* Task instructions:
Word for word, please restate each record and pass over the pictures.

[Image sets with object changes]
────────────────────
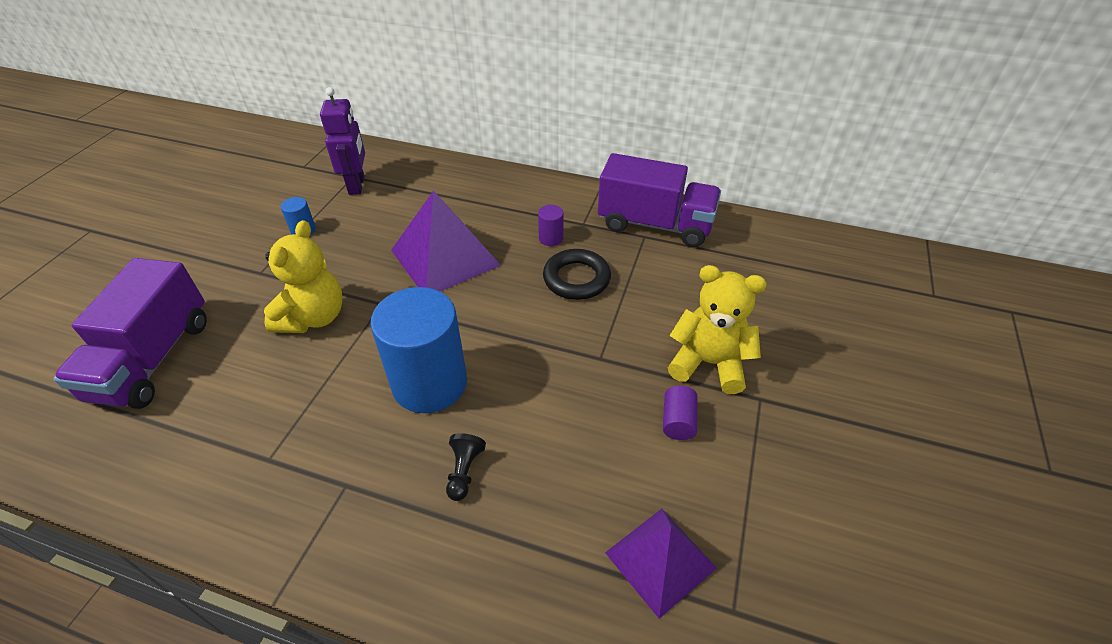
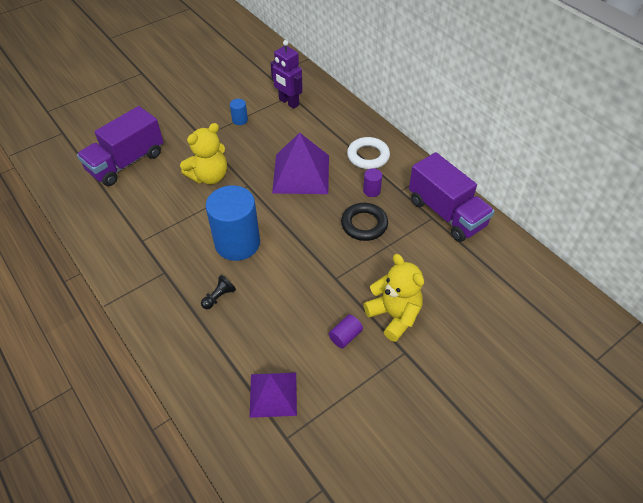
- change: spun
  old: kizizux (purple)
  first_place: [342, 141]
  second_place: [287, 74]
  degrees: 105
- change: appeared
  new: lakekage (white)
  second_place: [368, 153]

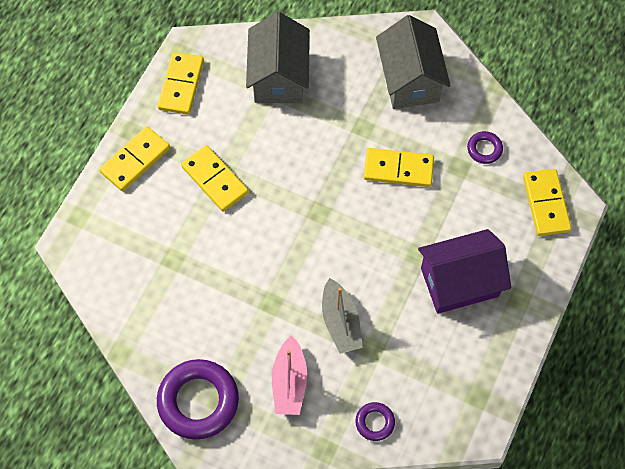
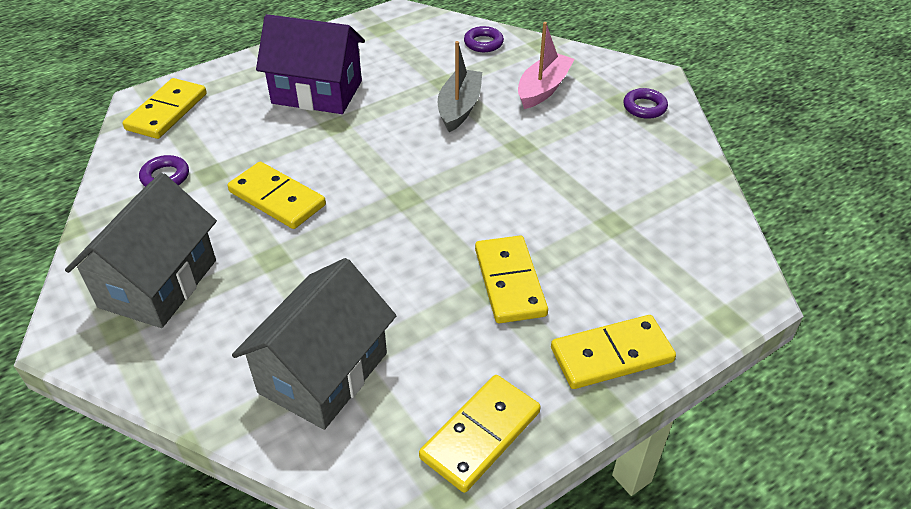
- change: size
  old: lakekage (purple)
  first_place: [198, 399]
  second_place: [645, 103]
  factor: 0.48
────────────────────
* Response:
- change: spun
  old: kizizux (purple)
  first_place: [342, 141]
  second_place: [287, 74]
  degrees: 105
- change: appeared
  new: lakekage (white)
  second_place: [368, 153]

- change: size
  old: lakekage (purple)
  first_place: [198, 399]
  second_place: [645, 103]
  factor: 0.48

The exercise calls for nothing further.